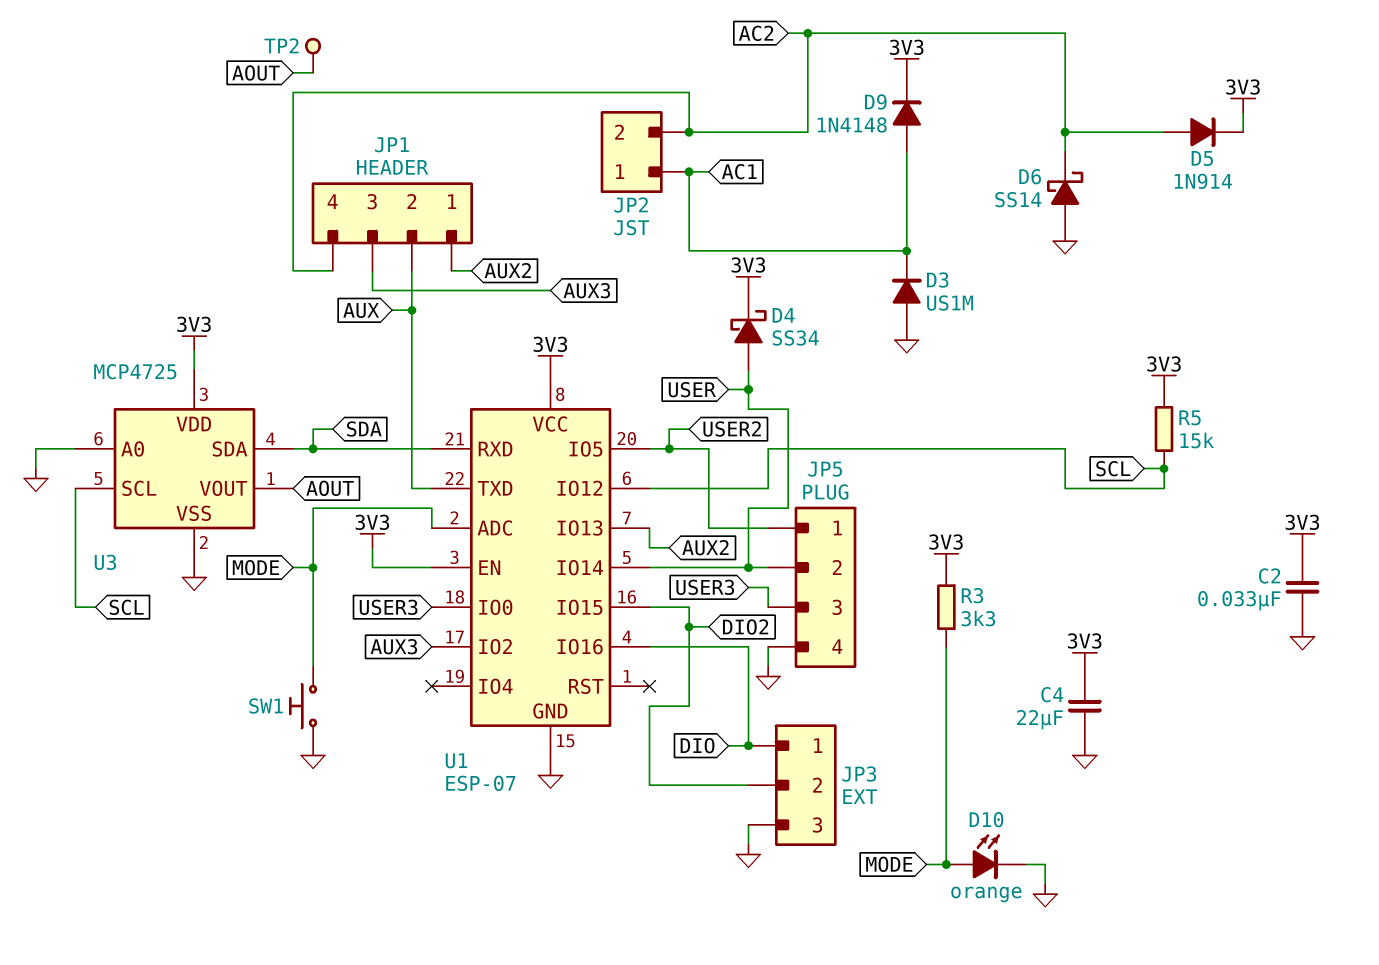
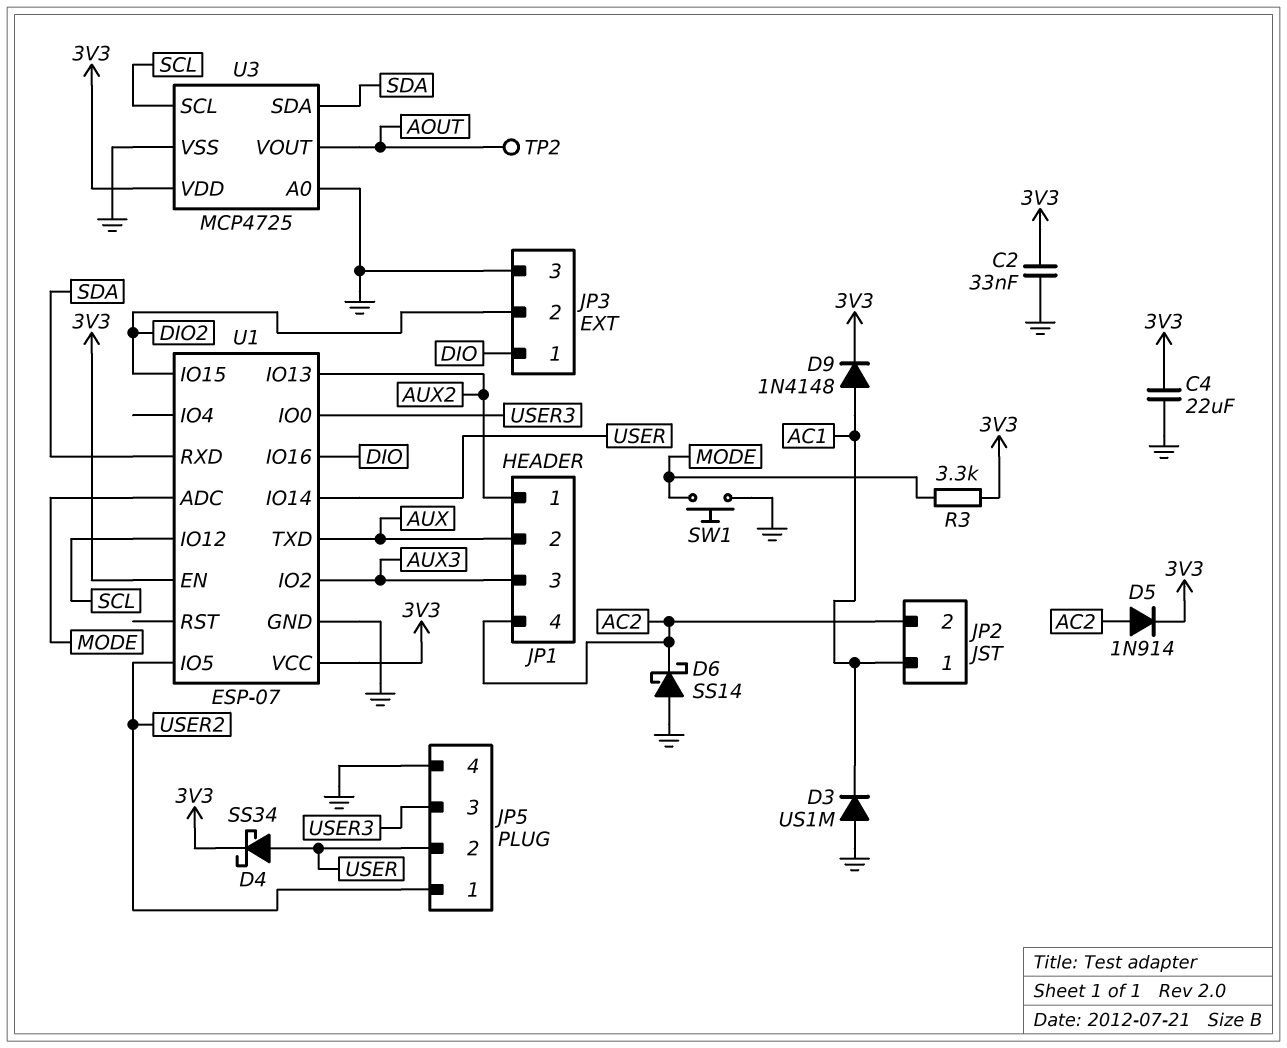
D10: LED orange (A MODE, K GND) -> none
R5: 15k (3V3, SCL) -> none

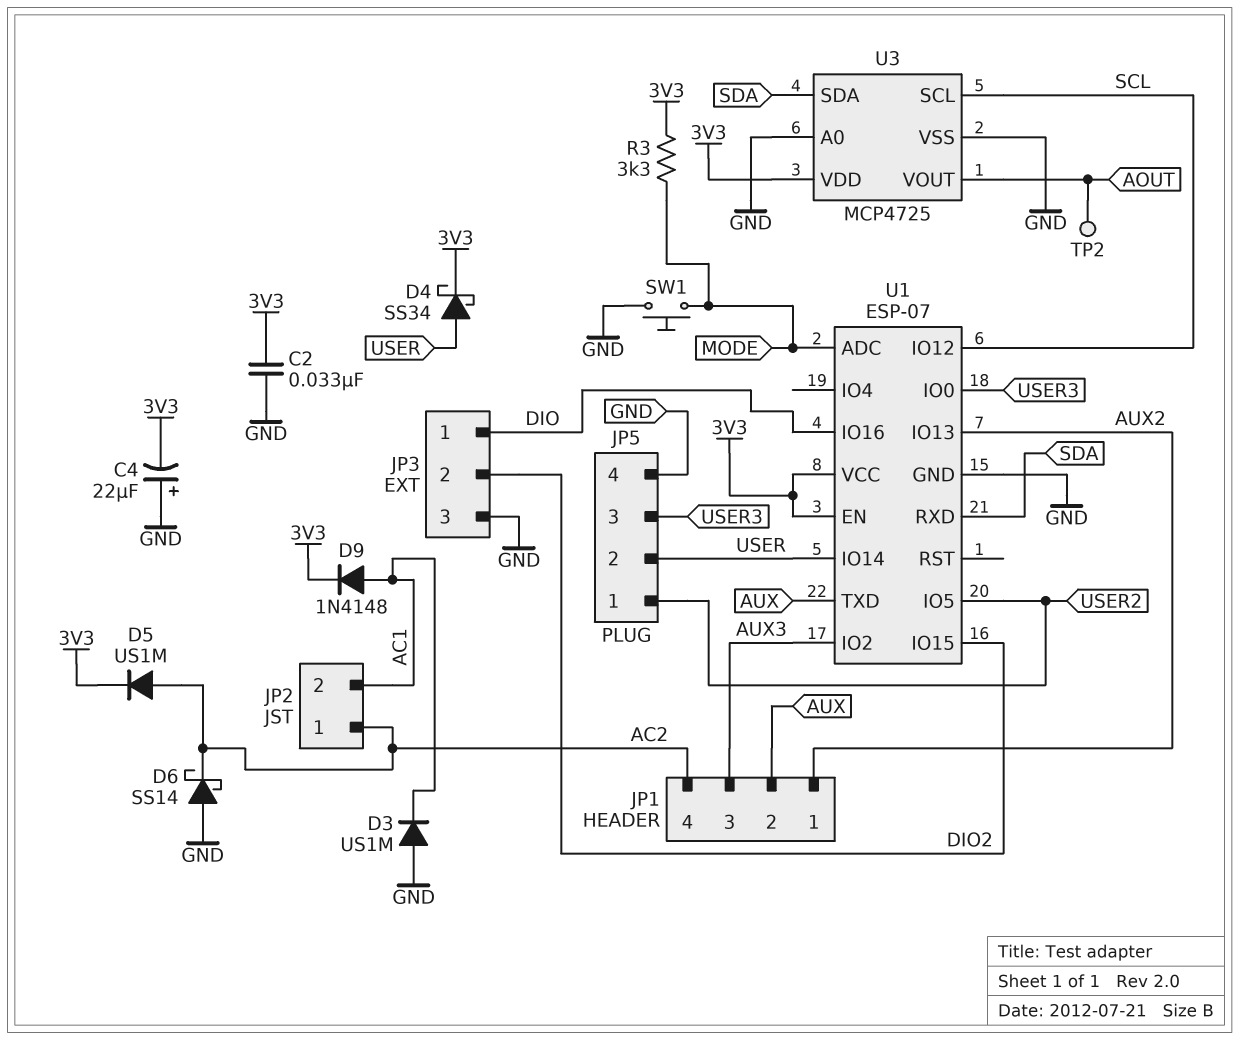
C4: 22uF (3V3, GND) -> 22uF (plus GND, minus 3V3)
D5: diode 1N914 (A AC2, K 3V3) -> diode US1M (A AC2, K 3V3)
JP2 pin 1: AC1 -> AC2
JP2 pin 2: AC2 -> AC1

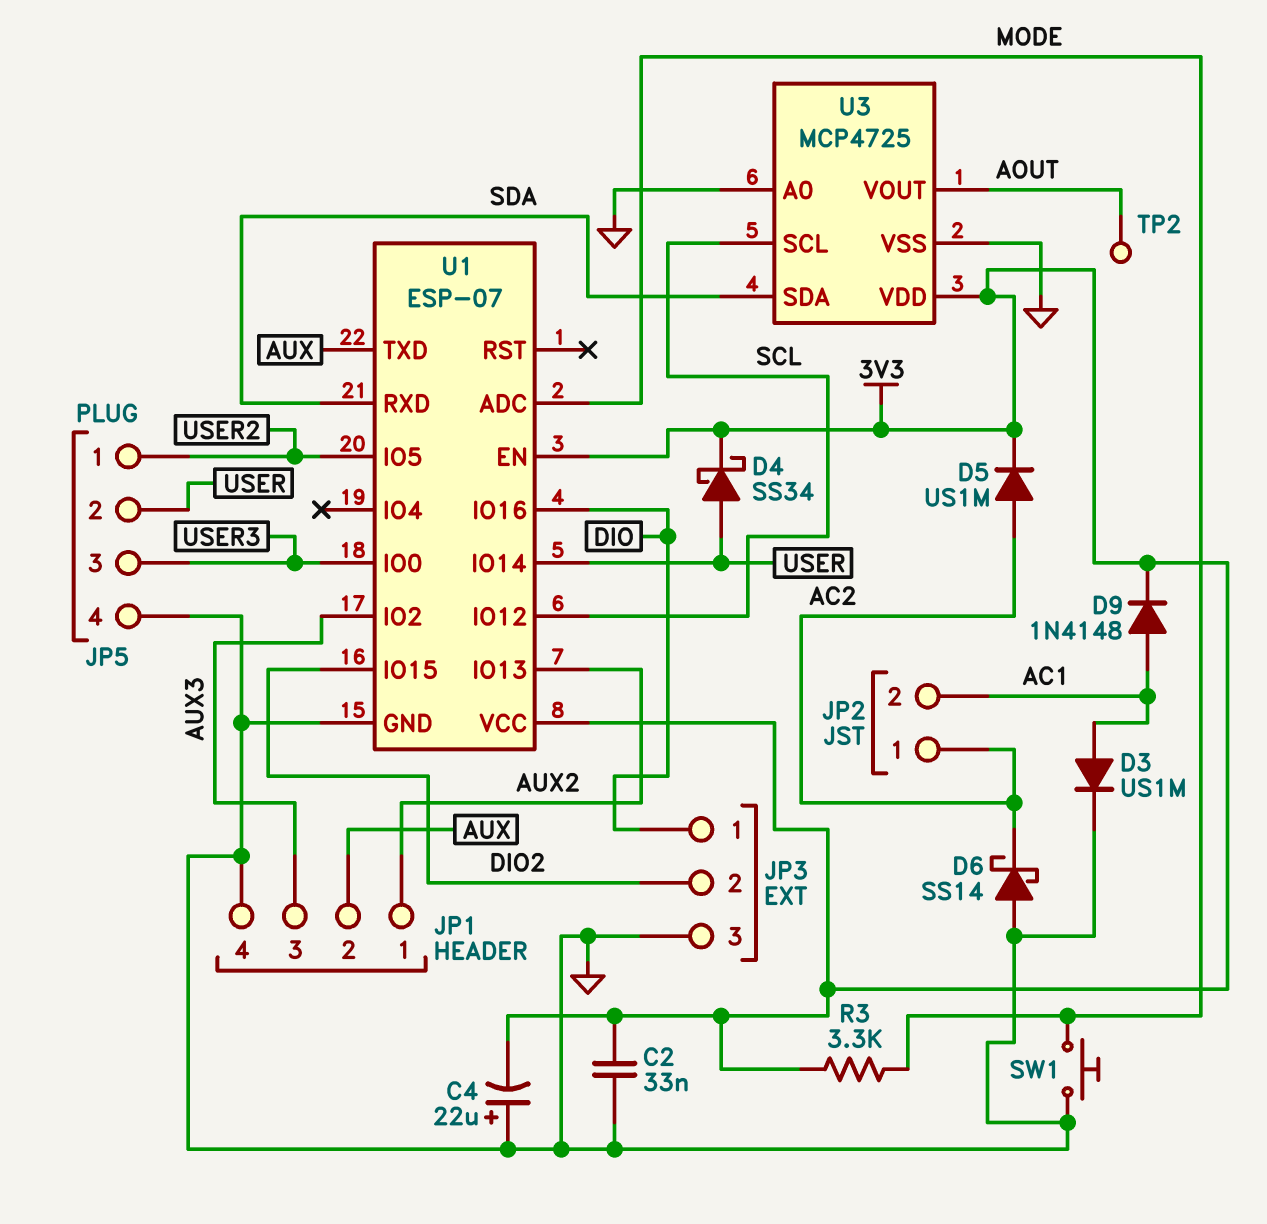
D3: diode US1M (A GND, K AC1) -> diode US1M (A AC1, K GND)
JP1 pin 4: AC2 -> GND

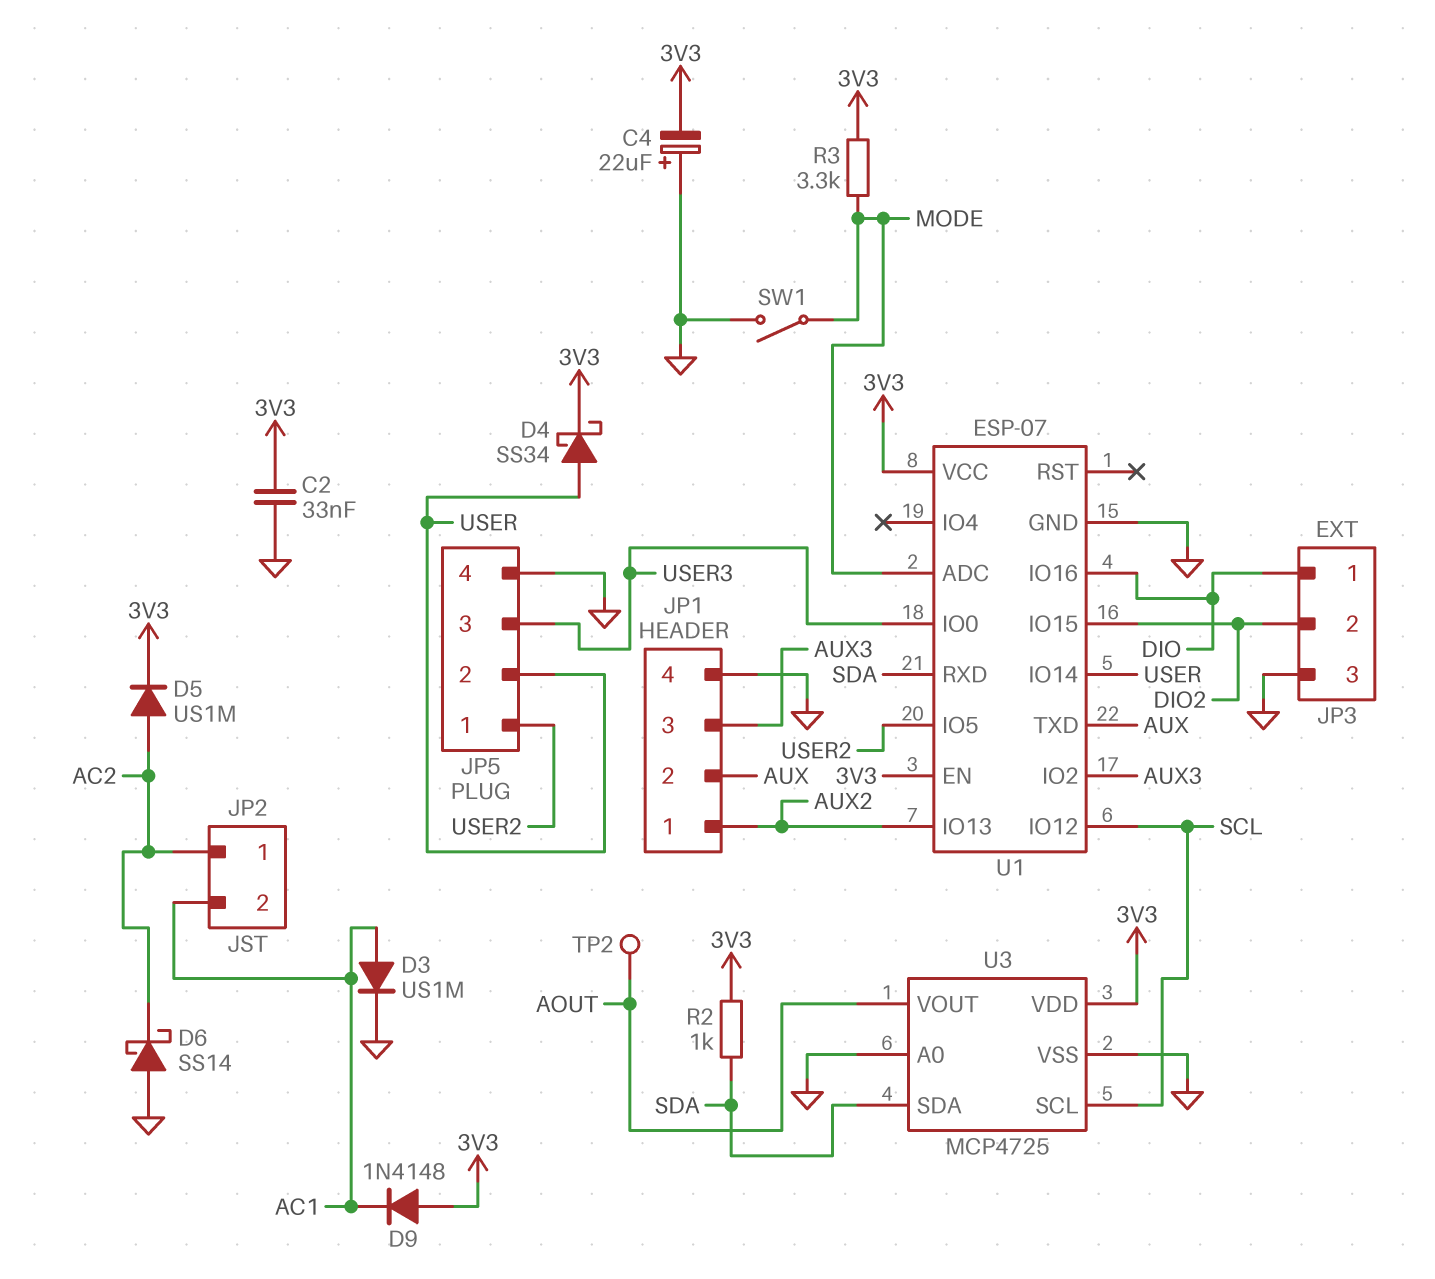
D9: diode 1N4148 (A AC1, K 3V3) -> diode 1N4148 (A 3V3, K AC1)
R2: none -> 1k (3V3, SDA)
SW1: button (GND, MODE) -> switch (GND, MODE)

****

ACTION ITEM - Would you print the material exactly once more, without any of its pictures?

YOUR RESPONSE -
D10: LED orange (A MODE, K GND) -> none
R5: 15k (3V3, SCL) -> none

C4: 22uF (3V3, GND) -> 22uF (plus GND, minus 3V3)
D5: diode 1N914 (A AC2, K 3V3) -> diode US1M (A AC2, K 3V3)
JP2 pin 1: AC1 -> AC2
JP2 pin 2: AC2 -> AC1

D3: diode US1M (A GND, K AC1) -> diode US1M (A AC1, K GND)
JP1 pin 4: AC2 -> GND

D9: diode 1N4148 (A AC1, K 3V3) -> diode 1N4148 (A 3V3, K AC1)
R2: none -> 1k (3V3, SDA)
SW1: button (GND, MODE) -> switch (GND, MODE)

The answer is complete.